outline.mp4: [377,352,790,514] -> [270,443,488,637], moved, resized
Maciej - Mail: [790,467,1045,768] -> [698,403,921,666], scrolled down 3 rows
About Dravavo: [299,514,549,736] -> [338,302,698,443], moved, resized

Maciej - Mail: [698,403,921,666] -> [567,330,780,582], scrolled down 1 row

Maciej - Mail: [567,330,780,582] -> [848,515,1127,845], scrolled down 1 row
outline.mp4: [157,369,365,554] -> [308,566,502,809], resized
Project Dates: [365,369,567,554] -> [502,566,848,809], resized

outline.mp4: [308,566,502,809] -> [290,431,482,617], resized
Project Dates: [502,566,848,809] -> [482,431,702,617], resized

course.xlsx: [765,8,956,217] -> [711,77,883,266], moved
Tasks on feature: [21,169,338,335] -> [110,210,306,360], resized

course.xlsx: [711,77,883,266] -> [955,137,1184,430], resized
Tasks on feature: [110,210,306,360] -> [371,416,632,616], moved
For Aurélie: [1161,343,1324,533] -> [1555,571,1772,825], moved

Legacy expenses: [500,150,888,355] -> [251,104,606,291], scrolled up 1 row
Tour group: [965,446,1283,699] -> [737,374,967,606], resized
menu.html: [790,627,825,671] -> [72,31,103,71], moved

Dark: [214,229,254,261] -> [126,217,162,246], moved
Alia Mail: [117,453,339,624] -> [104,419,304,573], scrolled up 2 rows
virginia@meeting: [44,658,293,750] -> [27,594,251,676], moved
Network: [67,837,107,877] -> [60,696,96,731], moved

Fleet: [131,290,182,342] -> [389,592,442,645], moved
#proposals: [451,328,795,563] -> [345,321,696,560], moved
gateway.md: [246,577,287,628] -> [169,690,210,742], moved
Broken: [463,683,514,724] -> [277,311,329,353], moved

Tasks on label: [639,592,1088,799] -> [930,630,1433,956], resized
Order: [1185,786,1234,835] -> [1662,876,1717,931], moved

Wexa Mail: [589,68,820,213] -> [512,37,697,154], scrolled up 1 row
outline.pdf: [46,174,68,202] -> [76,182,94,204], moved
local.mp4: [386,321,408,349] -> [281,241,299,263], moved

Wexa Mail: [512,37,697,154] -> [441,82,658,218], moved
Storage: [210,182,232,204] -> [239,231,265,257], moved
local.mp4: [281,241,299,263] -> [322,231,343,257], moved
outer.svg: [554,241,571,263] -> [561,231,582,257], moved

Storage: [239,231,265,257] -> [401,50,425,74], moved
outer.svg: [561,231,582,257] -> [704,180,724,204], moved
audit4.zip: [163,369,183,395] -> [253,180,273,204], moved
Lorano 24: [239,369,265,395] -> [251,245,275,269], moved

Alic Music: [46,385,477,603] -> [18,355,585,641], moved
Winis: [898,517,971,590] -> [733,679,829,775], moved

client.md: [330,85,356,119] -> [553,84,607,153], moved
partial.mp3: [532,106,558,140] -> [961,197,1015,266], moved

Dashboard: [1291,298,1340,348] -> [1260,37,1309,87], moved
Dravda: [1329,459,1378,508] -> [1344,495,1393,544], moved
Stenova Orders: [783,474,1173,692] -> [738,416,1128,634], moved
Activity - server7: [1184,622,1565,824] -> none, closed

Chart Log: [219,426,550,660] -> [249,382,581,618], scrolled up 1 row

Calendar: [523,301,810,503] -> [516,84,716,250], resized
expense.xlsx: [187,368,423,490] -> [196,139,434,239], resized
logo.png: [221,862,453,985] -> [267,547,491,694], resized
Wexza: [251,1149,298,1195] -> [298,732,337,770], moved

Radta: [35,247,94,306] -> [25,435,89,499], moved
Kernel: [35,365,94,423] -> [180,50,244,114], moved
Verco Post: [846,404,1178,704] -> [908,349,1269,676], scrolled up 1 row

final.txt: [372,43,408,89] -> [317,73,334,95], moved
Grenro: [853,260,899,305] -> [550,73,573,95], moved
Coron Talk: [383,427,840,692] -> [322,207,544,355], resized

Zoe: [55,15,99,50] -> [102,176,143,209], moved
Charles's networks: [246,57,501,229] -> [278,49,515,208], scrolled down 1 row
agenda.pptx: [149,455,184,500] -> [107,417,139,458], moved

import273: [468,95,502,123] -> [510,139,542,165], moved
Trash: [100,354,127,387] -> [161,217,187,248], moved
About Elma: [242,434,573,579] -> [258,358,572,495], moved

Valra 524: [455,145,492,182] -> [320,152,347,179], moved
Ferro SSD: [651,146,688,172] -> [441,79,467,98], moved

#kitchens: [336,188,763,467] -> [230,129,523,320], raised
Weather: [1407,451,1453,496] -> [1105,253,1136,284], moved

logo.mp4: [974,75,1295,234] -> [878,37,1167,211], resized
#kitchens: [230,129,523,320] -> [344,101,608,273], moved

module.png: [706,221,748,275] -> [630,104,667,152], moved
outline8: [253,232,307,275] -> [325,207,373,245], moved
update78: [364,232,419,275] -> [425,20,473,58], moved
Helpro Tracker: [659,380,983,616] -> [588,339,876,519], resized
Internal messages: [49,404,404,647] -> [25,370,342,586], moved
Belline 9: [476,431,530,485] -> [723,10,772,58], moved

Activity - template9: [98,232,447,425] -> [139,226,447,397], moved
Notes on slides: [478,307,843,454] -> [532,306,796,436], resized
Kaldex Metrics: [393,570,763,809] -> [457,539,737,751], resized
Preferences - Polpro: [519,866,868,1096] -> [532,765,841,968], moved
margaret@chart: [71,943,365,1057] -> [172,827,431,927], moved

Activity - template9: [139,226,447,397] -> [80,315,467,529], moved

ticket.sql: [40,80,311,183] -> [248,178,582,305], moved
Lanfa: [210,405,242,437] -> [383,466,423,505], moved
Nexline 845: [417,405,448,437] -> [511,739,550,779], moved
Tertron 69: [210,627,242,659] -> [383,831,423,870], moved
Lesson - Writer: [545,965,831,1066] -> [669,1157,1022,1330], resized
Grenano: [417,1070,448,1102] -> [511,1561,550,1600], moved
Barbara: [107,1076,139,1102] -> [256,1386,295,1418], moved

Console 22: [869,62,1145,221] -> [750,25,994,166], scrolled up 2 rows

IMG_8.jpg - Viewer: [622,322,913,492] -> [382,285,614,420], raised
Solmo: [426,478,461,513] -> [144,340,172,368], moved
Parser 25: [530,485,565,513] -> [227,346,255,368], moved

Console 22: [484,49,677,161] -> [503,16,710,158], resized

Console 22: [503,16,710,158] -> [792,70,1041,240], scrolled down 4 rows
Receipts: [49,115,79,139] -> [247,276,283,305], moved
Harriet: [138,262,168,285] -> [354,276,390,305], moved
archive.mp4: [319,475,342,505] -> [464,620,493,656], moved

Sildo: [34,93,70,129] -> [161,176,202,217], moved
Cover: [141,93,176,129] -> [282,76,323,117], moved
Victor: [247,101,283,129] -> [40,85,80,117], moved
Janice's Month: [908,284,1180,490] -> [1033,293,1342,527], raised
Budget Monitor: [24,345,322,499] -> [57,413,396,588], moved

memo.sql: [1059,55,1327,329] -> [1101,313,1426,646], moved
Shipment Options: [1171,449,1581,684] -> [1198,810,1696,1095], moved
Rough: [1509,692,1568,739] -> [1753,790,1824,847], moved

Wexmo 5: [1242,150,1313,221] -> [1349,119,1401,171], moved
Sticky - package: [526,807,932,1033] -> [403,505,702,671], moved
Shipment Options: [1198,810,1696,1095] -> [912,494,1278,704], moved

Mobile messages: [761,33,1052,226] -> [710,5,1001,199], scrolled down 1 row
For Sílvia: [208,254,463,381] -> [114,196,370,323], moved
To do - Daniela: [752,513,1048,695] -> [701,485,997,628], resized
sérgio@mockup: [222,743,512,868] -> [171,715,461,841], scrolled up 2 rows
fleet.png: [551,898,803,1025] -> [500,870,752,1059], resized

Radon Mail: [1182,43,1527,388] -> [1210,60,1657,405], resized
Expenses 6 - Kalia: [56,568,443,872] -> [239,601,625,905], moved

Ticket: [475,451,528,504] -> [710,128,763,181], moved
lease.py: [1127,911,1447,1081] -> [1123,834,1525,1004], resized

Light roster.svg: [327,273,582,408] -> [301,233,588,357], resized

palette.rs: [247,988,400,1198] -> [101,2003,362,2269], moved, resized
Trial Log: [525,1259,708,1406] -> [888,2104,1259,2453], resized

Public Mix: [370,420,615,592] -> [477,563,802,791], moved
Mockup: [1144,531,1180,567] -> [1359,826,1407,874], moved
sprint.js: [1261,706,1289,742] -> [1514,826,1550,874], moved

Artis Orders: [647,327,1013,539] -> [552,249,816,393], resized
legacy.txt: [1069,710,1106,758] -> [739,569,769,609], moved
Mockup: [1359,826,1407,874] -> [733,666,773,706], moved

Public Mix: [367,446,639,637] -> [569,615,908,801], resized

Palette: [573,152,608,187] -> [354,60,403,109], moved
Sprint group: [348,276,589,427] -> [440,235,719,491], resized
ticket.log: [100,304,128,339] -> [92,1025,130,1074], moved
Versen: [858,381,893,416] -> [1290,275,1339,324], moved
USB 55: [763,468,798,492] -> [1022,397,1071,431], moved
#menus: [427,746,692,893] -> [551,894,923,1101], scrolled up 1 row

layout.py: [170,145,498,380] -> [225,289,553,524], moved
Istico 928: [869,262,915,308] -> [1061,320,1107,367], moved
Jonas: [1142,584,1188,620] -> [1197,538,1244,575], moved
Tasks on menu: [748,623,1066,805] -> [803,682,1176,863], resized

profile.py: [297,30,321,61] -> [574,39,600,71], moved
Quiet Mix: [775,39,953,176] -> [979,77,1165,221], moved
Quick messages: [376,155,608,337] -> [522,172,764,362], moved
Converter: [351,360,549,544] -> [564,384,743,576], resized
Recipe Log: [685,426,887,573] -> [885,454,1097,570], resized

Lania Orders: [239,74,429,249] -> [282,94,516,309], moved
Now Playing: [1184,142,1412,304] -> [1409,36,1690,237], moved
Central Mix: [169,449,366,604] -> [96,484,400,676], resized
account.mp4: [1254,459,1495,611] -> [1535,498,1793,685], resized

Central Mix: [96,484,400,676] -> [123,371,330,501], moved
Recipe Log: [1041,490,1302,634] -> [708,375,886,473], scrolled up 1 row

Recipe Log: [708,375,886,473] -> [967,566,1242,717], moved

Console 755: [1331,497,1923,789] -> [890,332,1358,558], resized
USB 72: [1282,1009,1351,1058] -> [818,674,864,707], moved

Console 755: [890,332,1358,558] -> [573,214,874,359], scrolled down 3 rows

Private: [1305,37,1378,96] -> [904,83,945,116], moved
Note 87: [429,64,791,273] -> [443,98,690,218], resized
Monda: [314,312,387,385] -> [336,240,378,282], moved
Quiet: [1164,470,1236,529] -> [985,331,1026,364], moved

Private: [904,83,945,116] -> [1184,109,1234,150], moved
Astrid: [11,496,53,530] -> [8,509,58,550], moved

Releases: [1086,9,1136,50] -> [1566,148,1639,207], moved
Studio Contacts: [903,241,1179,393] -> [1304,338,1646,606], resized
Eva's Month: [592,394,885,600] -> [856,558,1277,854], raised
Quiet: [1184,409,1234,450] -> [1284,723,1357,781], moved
^^^^
Keep both end lines and retype everything in the records above from the line containing "Dravda: [1329,459,1378,508] ->" through the line containing "Grenro: [853,260,899,305] ->", exactly, with nothing else.

Answer to this exercise >>
Dravda: [1329,459,1378,508] -> [1344,495,1393,544], moved
Stenova Orders: [783,474,1173,692] -> [738,416,1128,634], moved
Activity - server7: [1184,622,1565,824] -> none, closed

Chart Log: [219,426,550,660] -> [249,382,581,618], scrolled up 1 row

Calendar: [523,301,810,503] -> [516,84,716,250], resized
expense.xlsx: [187,368,423,490] -> [196,139,434,239], resized
logo.png: [221,862,453,985] -> [267,547,491,694], resized
Wexza: [251,1149,298,1195] -> [298,732,337,770], moved

Radta: [35,247,94,306] -> [25,435,89,499], moved
Kernel: [35,365,94,423] -> [180,50,244,114], moved
Verco Post: [846,404,1178,704] -> [908,349,1269,676], scrolled up 1 row

final.txt: [372,43,408,89] -> [317,73,334,95], moved
Grenro: [853,260,899,305] -> [550,73,573,95], moved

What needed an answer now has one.